Items from a dataset ->
┌──
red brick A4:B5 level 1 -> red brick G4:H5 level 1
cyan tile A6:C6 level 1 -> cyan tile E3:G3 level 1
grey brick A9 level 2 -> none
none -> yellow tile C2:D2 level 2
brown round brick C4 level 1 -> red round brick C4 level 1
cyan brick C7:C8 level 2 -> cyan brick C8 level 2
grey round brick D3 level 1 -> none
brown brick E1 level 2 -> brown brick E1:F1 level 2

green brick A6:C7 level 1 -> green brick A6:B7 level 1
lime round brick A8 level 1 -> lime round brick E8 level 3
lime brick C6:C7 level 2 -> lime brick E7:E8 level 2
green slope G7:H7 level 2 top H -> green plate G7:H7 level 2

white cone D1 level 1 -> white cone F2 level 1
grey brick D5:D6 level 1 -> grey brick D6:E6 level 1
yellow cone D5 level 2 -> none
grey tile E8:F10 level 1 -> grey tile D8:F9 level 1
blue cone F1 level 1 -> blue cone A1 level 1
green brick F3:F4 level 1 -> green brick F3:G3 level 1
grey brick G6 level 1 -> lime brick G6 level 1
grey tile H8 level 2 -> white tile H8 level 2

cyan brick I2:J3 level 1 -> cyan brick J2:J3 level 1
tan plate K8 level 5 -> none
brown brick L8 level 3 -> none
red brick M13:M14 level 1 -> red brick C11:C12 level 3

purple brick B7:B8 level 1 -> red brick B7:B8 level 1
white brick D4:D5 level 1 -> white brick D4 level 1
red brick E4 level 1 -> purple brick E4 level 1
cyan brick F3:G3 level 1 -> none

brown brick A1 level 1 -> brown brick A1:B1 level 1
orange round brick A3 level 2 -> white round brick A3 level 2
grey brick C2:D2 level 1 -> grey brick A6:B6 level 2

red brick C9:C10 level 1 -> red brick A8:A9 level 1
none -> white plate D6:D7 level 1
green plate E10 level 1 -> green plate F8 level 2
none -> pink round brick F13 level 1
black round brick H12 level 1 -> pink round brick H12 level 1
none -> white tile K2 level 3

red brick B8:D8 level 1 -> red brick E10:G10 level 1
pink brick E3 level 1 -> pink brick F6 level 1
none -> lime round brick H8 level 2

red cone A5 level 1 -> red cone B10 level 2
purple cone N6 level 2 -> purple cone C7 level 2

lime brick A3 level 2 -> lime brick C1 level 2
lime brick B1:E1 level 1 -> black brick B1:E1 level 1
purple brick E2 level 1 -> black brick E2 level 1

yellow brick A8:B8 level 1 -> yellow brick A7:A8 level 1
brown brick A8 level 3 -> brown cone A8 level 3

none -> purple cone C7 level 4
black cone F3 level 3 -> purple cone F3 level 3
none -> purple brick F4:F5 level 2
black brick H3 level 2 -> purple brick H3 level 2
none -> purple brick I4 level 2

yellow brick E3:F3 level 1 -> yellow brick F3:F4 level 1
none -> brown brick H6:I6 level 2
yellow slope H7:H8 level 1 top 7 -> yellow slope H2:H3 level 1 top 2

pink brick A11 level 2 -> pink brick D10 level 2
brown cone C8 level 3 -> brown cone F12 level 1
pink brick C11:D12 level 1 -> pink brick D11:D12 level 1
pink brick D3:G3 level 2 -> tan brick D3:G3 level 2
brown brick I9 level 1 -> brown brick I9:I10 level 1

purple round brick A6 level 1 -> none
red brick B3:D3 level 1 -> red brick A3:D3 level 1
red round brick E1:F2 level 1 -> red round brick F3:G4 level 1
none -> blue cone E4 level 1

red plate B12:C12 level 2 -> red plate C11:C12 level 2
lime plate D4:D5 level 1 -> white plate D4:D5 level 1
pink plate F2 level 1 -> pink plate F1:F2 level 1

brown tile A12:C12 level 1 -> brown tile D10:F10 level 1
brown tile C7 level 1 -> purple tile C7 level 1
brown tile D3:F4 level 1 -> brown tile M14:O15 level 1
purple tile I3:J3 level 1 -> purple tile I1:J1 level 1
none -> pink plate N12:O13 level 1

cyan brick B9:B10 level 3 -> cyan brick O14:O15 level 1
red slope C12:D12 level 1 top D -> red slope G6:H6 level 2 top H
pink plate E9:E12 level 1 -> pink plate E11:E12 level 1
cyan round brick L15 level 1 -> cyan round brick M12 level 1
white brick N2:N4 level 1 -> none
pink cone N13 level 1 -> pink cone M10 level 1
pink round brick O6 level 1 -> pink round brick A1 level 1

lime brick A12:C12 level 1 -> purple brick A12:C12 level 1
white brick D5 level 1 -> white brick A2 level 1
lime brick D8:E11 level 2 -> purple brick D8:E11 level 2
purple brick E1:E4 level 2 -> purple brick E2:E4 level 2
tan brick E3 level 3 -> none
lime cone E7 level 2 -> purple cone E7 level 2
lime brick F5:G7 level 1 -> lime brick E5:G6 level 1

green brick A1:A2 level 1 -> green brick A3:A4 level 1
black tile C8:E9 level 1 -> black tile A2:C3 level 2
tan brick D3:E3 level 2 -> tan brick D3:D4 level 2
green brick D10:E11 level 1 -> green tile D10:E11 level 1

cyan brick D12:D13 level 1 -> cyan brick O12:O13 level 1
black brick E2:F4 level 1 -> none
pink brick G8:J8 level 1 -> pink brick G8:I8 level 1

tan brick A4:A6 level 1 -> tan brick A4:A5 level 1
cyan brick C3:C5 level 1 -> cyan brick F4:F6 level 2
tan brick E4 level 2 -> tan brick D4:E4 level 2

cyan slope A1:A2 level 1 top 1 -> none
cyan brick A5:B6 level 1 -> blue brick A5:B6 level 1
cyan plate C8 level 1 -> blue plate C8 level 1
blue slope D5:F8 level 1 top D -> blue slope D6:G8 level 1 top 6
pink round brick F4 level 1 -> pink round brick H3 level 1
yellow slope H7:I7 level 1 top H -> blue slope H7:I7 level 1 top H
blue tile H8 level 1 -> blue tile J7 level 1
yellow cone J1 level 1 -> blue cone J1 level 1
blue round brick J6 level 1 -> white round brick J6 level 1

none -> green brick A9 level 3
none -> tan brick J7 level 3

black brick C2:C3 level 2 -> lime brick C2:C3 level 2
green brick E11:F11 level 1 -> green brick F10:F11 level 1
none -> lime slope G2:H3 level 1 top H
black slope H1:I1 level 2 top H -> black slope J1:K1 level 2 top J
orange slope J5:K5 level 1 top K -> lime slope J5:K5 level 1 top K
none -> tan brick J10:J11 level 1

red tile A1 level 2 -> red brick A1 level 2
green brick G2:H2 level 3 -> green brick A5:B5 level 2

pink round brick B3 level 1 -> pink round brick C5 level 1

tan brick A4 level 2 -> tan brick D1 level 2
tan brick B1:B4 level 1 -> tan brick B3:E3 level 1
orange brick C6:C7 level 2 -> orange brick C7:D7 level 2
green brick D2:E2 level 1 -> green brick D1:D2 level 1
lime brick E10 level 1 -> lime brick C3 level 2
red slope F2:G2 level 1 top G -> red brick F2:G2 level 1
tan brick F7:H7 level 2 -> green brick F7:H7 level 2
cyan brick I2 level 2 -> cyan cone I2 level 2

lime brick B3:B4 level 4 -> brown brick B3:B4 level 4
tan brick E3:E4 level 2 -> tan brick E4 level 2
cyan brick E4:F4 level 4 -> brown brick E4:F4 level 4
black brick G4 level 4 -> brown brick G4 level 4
└──
WORK TO COMPLETE -> The expected output is the lines from the one holding "lime brick E10" through the last line of the data, exactly as they appear, with nothing before or after.

SOLUTION ->
lime brick E10 level 1 -> lime brick C3 level 2
red slope F2:G2 level 1 top G -> red brick F2:G2 level 1
tan brick F7:H7 level 2 -> green brick F7:H7 level 2
cyan brick I2 level 2 -> cyan cone I2 level 2

lime brick B3:B4 level 4 -> brown brick B3:B4 level 4
tan brick E3:E4 level 2 -> tan brick E4 level 2
cyan brick E4:F4 level 4 -> brown brick E4:F4 level 4
black brick G4 level 4 -> brown brick G4 level 4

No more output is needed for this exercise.